▸ **Written exercise**: Locate each line of the data below that contains the string "partial", including lines where it appears only as part of a longer word, and copy those lines in full.

[Stored dataset items]
╭──

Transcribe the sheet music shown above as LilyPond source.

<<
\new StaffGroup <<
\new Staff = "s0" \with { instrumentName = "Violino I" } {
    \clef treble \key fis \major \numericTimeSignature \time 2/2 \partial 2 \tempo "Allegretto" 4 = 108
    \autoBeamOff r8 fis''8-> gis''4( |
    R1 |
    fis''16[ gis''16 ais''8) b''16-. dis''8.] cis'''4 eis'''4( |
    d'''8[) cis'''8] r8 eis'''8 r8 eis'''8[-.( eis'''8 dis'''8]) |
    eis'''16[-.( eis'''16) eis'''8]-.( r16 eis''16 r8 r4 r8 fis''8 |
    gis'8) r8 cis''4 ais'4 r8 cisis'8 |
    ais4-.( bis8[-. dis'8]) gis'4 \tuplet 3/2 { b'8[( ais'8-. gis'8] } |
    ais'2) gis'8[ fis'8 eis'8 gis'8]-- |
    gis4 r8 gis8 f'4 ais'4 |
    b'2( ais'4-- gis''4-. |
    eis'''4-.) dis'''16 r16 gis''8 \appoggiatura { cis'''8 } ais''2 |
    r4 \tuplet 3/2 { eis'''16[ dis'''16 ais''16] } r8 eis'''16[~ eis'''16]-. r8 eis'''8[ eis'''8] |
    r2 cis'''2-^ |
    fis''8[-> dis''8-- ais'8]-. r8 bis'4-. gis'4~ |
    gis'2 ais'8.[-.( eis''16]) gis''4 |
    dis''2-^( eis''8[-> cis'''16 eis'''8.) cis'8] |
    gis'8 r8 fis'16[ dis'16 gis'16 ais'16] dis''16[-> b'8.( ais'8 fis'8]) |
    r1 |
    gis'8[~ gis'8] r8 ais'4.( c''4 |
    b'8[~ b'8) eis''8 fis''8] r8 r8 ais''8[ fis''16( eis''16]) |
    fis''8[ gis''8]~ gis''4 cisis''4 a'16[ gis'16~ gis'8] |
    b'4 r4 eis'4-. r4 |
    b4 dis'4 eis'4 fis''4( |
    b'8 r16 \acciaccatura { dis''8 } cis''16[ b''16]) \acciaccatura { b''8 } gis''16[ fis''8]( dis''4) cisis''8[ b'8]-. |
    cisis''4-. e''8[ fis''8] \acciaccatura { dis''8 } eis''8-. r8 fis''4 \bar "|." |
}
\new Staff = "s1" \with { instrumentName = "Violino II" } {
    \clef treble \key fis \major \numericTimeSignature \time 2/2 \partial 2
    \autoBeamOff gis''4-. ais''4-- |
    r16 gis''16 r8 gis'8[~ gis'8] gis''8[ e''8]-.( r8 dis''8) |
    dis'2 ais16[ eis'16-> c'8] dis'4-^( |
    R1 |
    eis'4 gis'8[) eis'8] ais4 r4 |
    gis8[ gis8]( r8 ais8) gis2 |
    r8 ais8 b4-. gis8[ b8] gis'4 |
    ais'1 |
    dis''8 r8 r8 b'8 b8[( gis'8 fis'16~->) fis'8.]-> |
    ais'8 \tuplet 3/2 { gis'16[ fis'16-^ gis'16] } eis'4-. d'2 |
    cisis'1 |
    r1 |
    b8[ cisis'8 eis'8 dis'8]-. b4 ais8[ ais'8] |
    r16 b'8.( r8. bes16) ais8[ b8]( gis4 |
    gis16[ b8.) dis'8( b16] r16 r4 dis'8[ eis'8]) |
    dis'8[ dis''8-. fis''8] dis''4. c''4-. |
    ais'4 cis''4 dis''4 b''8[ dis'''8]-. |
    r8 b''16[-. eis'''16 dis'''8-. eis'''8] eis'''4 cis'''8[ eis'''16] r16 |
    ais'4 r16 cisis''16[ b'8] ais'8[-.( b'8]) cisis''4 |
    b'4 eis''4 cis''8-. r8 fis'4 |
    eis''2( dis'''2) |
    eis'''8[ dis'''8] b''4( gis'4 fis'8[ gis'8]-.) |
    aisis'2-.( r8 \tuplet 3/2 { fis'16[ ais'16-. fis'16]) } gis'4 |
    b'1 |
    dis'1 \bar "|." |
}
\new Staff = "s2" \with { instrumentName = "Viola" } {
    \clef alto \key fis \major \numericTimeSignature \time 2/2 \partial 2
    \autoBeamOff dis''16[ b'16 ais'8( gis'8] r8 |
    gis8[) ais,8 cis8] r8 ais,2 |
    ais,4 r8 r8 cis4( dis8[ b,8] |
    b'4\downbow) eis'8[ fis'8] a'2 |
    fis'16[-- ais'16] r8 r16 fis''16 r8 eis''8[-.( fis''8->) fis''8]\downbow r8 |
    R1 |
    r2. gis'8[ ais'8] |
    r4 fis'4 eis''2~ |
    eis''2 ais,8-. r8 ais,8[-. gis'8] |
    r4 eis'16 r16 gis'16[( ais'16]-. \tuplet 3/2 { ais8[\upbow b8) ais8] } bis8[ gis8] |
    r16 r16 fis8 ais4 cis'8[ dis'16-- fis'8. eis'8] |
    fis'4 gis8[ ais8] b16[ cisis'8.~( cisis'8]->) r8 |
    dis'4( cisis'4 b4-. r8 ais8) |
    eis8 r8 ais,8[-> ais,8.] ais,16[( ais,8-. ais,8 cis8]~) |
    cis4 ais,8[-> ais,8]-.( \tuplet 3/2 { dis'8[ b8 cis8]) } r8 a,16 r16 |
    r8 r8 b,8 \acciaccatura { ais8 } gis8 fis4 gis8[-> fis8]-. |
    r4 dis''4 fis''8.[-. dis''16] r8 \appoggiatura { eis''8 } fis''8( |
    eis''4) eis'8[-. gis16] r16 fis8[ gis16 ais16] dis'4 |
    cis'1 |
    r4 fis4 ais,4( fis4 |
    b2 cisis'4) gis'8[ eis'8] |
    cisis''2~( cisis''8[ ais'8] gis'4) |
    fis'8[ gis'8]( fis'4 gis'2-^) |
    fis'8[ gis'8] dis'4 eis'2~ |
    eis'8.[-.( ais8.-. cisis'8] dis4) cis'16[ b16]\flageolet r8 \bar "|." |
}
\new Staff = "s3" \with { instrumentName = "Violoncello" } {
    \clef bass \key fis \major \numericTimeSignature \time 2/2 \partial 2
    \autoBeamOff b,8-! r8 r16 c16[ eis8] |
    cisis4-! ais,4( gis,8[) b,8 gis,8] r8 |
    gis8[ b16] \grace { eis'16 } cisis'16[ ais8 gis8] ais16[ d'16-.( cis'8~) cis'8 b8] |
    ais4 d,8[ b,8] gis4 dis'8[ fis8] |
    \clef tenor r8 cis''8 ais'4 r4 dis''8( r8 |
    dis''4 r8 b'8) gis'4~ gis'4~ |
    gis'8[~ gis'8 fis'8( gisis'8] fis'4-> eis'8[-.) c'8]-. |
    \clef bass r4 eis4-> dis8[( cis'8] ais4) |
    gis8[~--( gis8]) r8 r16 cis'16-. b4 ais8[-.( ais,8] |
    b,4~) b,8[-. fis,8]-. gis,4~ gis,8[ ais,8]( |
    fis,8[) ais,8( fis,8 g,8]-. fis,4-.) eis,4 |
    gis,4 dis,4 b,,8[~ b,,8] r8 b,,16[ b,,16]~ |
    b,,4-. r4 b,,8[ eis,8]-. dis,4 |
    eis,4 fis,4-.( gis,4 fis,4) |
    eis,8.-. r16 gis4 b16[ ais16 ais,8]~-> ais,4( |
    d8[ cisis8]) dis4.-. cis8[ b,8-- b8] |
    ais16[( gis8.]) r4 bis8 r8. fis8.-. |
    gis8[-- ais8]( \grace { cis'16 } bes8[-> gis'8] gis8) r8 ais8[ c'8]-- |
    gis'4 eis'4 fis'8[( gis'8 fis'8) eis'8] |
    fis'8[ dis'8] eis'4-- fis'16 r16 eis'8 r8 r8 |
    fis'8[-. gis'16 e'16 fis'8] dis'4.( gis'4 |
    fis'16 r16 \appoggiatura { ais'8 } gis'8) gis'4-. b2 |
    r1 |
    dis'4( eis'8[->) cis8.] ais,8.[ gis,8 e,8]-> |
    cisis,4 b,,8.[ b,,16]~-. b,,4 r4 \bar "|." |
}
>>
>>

╰──

▸ **Completed task**:
    \clef treble \key fis \major \numericTimeSignature \time 2/2 \partial 2 \tempo "Allegretto" 4 = 108
    \clef treble \key fis \major \numericTimeSignature \time 2/2 \partial 2
    \clef alto \key fis \major \numericTimeSignature \time 2/2 \partial 2
    \clef bass \key fis \major \numericTimeSignature \time 2/2 \partial 2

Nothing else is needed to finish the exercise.